## EXERCISE INSTRUCTIONS
The answer must be every line of the records below that holds the word "tree".

Object inventory data
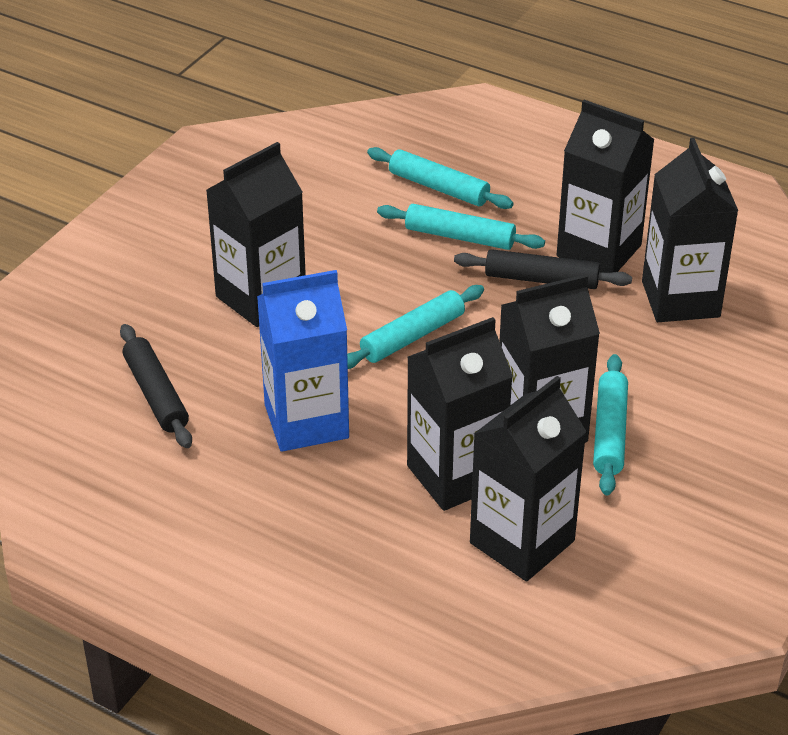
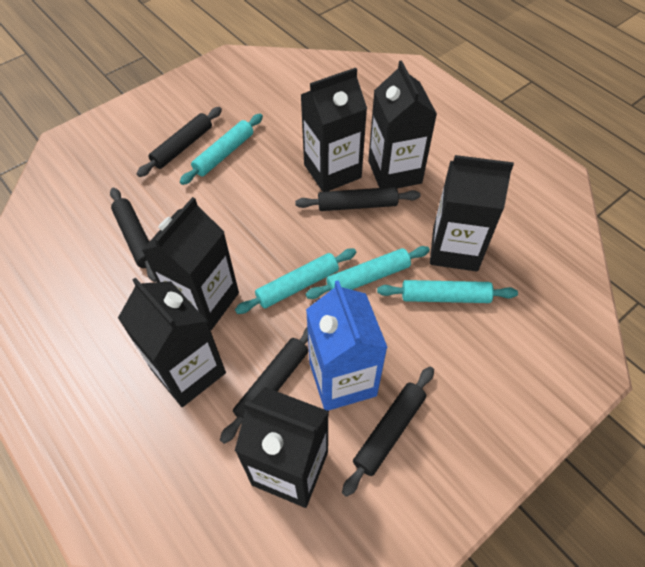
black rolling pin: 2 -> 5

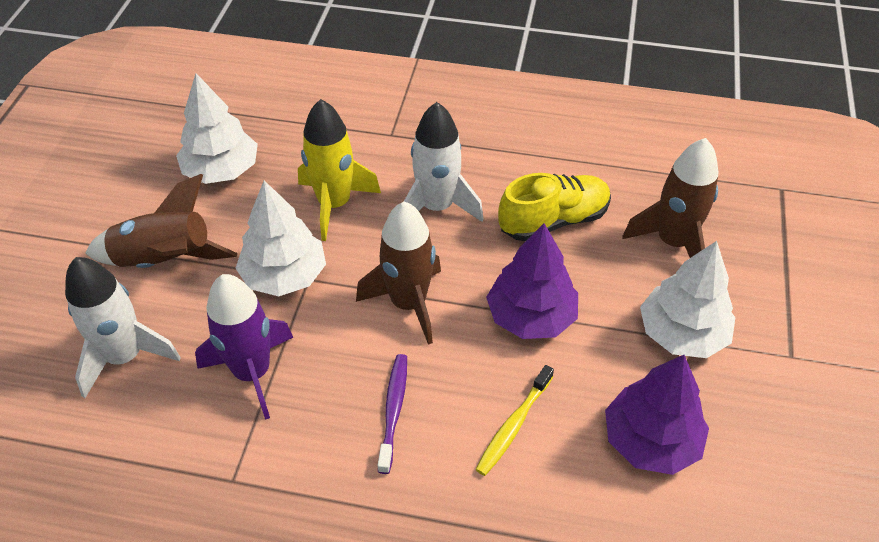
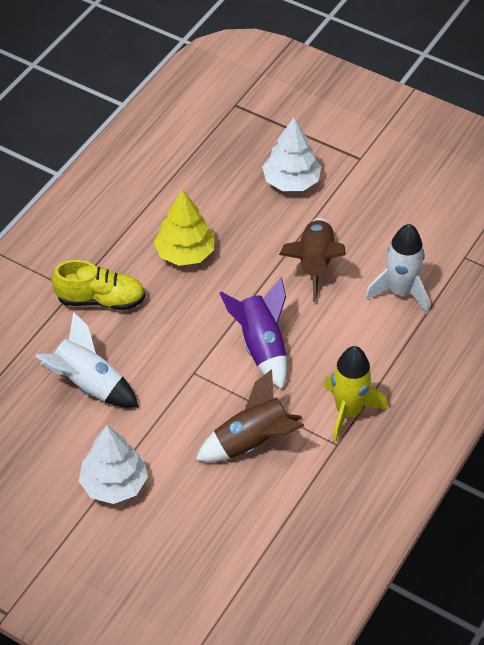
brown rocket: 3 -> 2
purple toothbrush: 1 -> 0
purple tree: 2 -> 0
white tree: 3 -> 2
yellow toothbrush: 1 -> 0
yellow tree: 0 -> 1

## EXERCISE OUTPUT
purple tree: 2 -> 0
white tree: 3 -> 2
yellow tree: 0 -> 1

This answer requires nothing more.